§ **What you need to do**: Scan the entries and copy each line where the word "none" is present.
═══ Recorded information
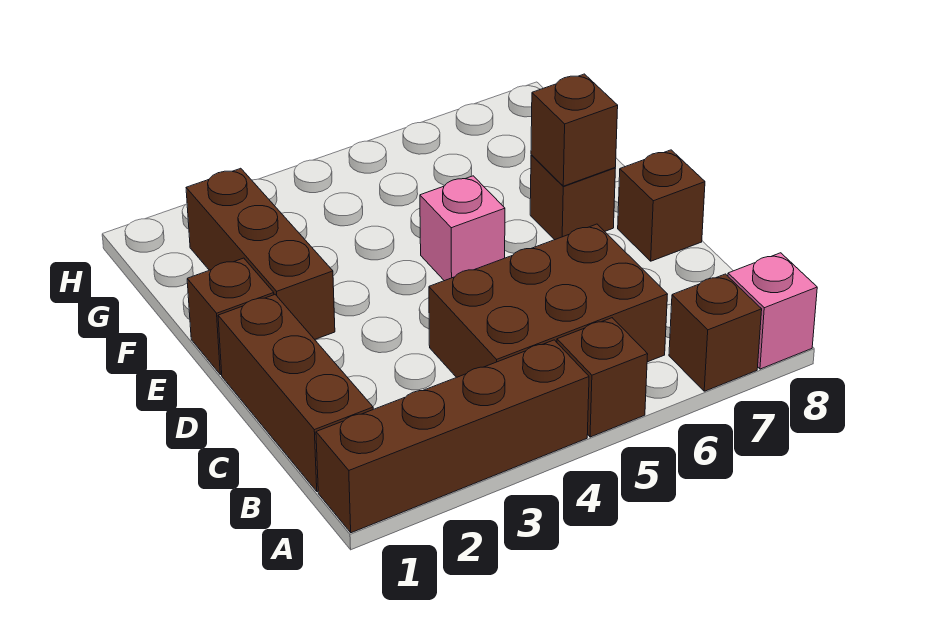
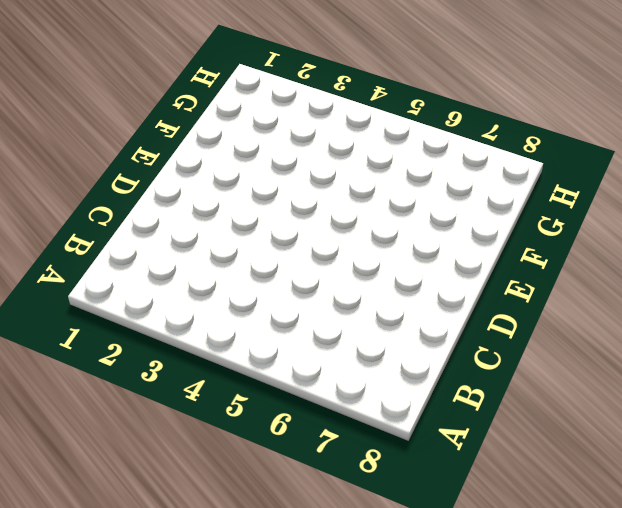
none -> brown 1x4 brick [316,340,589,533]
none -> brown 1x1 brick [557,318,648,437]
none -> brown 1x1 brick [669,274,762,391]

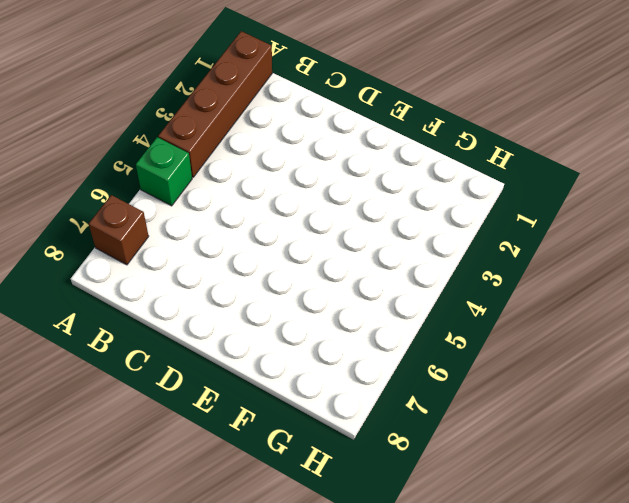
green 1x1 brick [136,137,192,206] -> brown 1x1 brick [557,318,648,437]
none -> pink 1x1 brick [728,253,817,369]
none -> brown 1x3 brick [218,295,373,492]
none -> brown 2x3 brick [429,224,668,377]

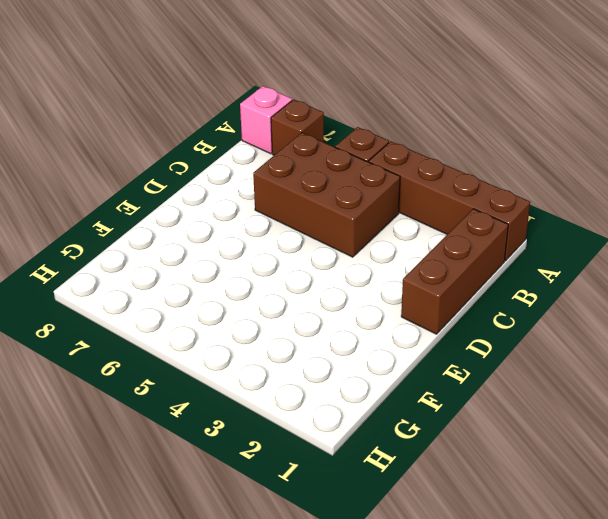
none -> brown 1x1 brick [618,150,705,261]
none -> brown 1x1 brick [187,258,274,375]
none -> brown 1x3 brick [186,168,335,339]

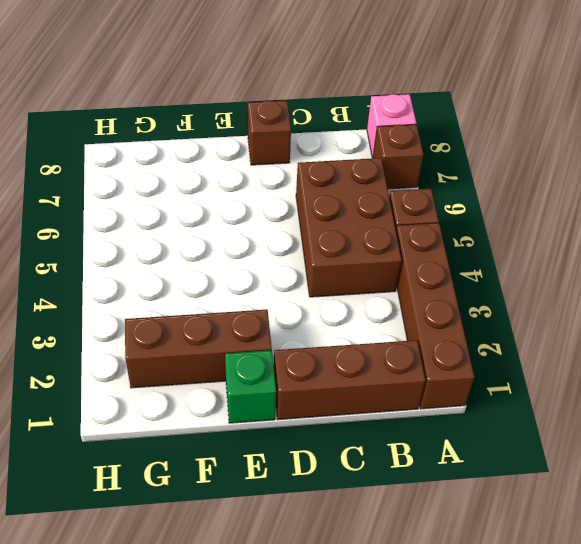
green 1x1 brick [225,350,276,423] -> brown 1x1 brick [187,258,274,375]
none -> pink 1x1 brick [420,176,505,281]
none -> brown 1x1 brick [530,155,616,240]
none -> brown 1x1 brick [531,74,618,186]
══════
§ **Written answer**:
none -> brown 1x4 brick [316,340,589,533]
none -> brown 1x1 brick [557,318,648,437]
none -> brown 1x1 brick [669,274,762,391]
none -> pink 1x1 brick [728,253,817,369]
none -> brown 1x3 brick [218,295,373,492]
none -> brown 2x3 brick [429,224,668,377]
none -> brown 1x1 brick [618,150,705,261]
none -> brown 1x1 brick [187,258,274,375]
none -> brown 1x3 brick [186,168,335,339]
none -> pink 1x1 brick [420,176,505,281]
none -> brown 1x1 brick [530,155,616,240]
none -> brown 1x1 brick [531,74,618,186]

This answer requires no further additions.